[Records from a data collection]
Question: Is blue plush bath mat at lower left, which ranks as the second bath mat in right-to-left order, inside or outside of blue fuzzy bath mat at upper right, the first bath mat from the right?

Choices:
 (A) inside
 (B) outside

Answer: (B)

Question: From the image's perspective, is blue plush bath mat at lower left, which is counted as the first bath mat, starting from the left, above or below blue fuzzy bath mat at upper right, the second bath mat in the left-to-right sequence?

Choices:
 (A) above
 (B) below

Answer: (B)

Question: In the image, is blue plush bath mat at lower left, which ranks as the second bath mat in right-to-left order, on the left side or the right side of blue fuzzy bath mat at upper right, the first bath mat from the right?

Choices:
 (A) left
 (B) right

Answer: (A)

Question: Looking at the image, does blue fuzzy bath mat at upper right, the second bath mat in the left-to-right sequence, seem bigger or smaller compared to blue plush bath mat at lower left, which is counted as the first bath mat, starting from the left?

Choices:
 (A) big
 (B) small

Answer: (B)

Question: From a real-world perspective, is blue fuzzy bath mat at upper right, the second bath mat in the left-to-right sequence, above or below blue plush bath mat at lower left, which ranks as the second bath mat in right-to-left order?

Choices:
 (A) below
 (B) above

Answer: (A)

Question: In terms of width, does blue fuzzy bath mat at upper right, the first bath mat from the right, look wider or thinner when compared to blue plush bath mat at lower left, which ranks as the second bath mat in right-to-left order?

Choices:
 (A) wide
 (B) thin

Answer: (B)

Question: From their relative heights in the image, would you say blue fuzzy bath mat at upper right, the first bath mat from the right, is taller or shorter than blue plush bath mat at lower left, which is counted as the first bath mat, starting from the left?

DO THIS.
Update the material above so that "blue fuzzy bath mat" becomes "blue shaggy bath mat" at every occurrence. Keep all other wording the same.

THE OUTPUT.
Question: Is blue plush bath mat at lower left, which ranks as the second bath mat in right-to-left order, inside or outside of blue shaggy bath mat at upper right, the first bath mat from the right?

Choices:
 (A) inside
 (B) outside

Answer: (B)

Question: From the image's perspective, is blue plush bath mat at lower left, which is counted as the first bath mat, starting from the left, above or below blue shaggy bath mat at upper right, the second bath mat in the left-to-right sequence?

Choices:
 (A) above
 (B) below

Answer: (B)

Question: In the image, is blue plush bath mat at lower left, which ranks as the second bath mat in right-to-left order, on the left side or the right side of blue shaggy bath mat at upper right, the first bath mat from the right?

Choices:
 (A) left
 (B) right

Answer: (A)

Question: Looking at the image, does blue shaggy bath mat at upper right, the second bath mat in the left-to-right sequence, seem bigger or smaller compared to blue plush bath mat at lower left, which is counted as the first bath mat, starting from the left?

Choices:
 (A) big
 (B) small

Answer: (B)

Question: From a real-world perspective, is blue shaggy bath mat at upper right, the second bath mat in the left-to-right sequence, above or below blue plush bath mat at lower left, which ranks as the second bath mat in right-to-left order?

Choices:
 (A) below
 (B) above

Answer: (A)

Question: In terms of width, does blue shaggy bath mat at upper right, the first bath mat from the right, look wider or thinner when compared to blue plush bath mat at lower left, which ranks as the second bath mat in right-to-left order?

Choices:
 (A) wide
 (B) thin

Answer: (B)

Question: From their relative heights in the image, would you say blue shaggy bath mat at upper right, the first bath mat from the right, is taller or shorter than blue plush bath mat at lower left, which is counted as the first bath mat, starting from the left?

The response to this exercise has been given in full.